▸ **Written task**:
Starting at the line that holds "(675, 146) = (70, 236): none", quote every line through the end of the records, both boundary lines included. Omit the pictures.

[Items from a dataset]

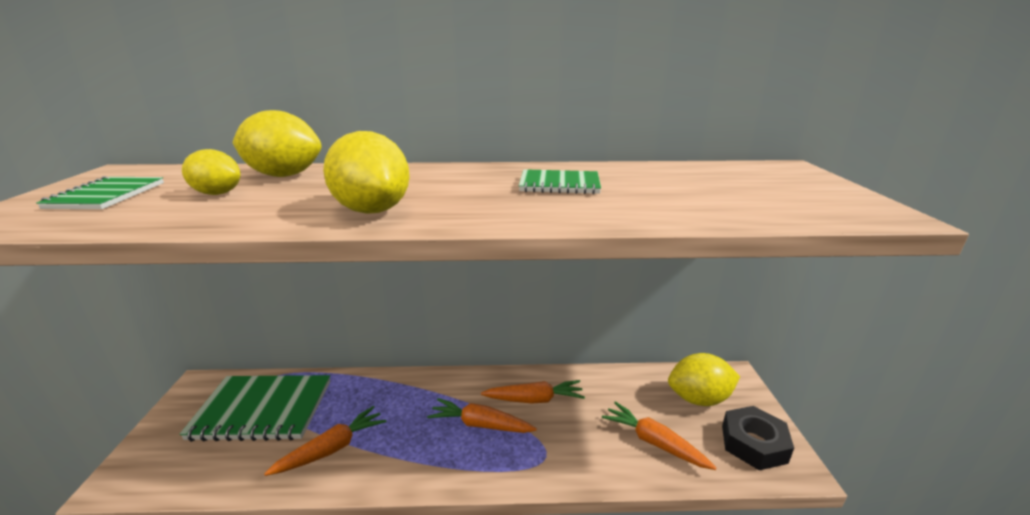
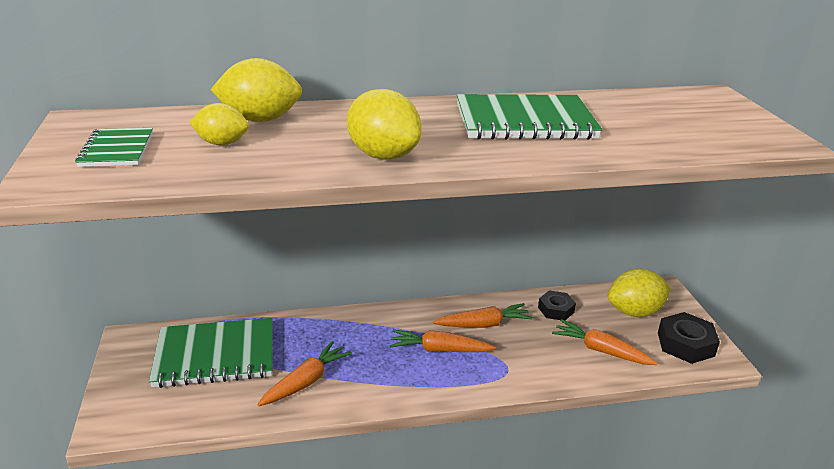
camera: 10 degrees left, 5 degrees up
(559, 184) = (524, 121): green notebook -> green notebook, size x1.84
(614, 389) = (556, 310): none -> black nut

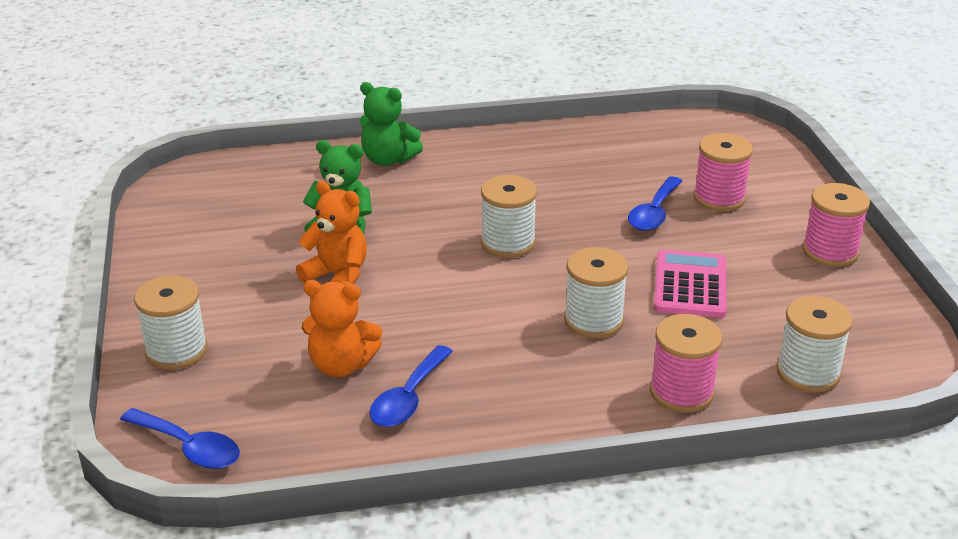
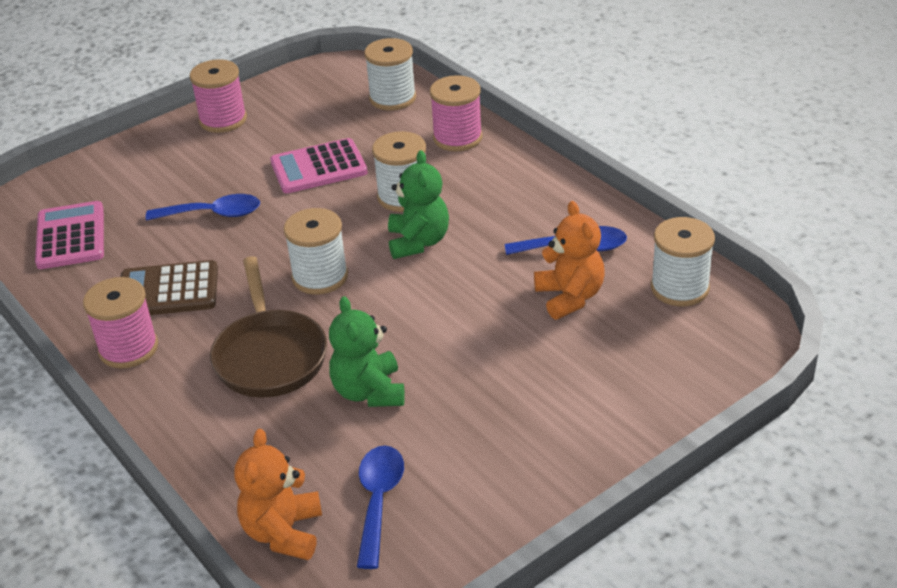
camera: 115 degrees left, 5 degrees up
(176, 350) = (641, 402): white spool -> white spool (679, 288)
(189, 447) = (734, 328): blue spoon -> blue spoon (378, 500)
(337, 276) = (450, 357): orange teddy bear -> orange teddy bear (283, 532)
(388, 159) = (202, 423): green teddy bear -> green teddy bear (418, 242)
(430, 198) = (269, 356): none -> brown pan
(557, 173) = (168, 291): none -> brown calculator
(675, 146) = (70, 236): none -> pink calculator
(719, 198) = (164, 188): pink spool -> pink spool (128, 348)

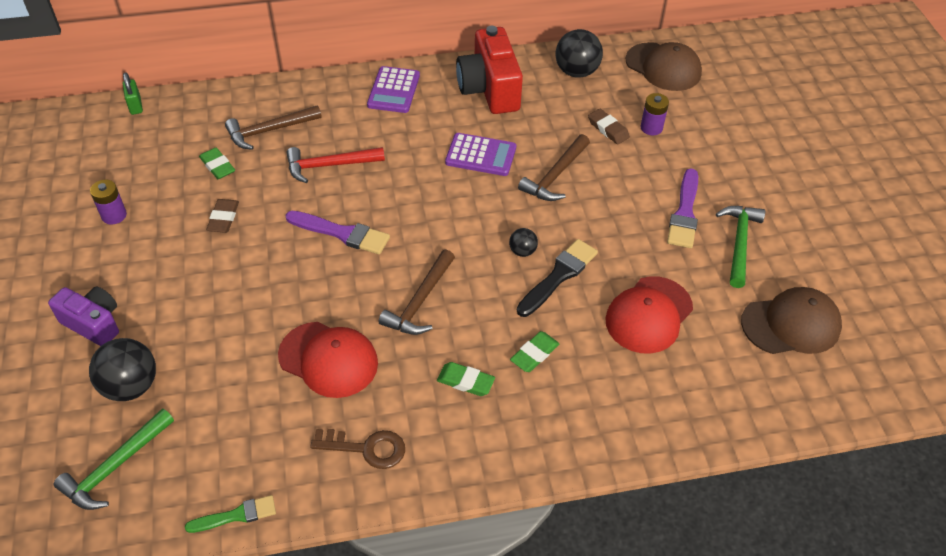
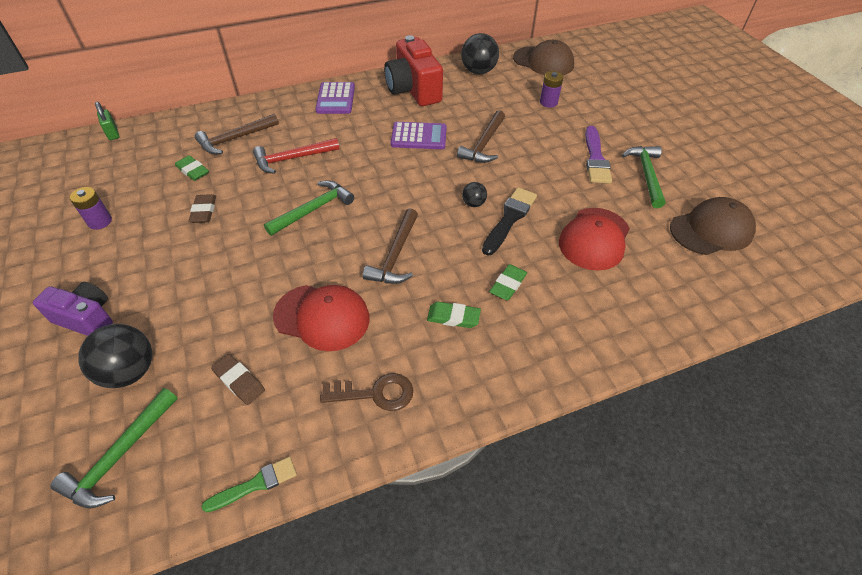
camera: 10 degrees left, 0 degrees up
(342, 233) = (313, 209): purple brush -> green hammer
(608, 129) = (515, 107): brown eraser -> brown eraser (239, 381)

▸ **Response area**:
(675, 146) = (70, 236): none -> pink calculator
(719, 198) = (164, 188): pink spool -> pink spool (128, 348)

camera: 10 degrees left, 0 degrees up
(342, 233) = (313, 209): purple brush -> green hammer
(608, 129) = (515, 107): brown eraser -> brown eraser (239, 381)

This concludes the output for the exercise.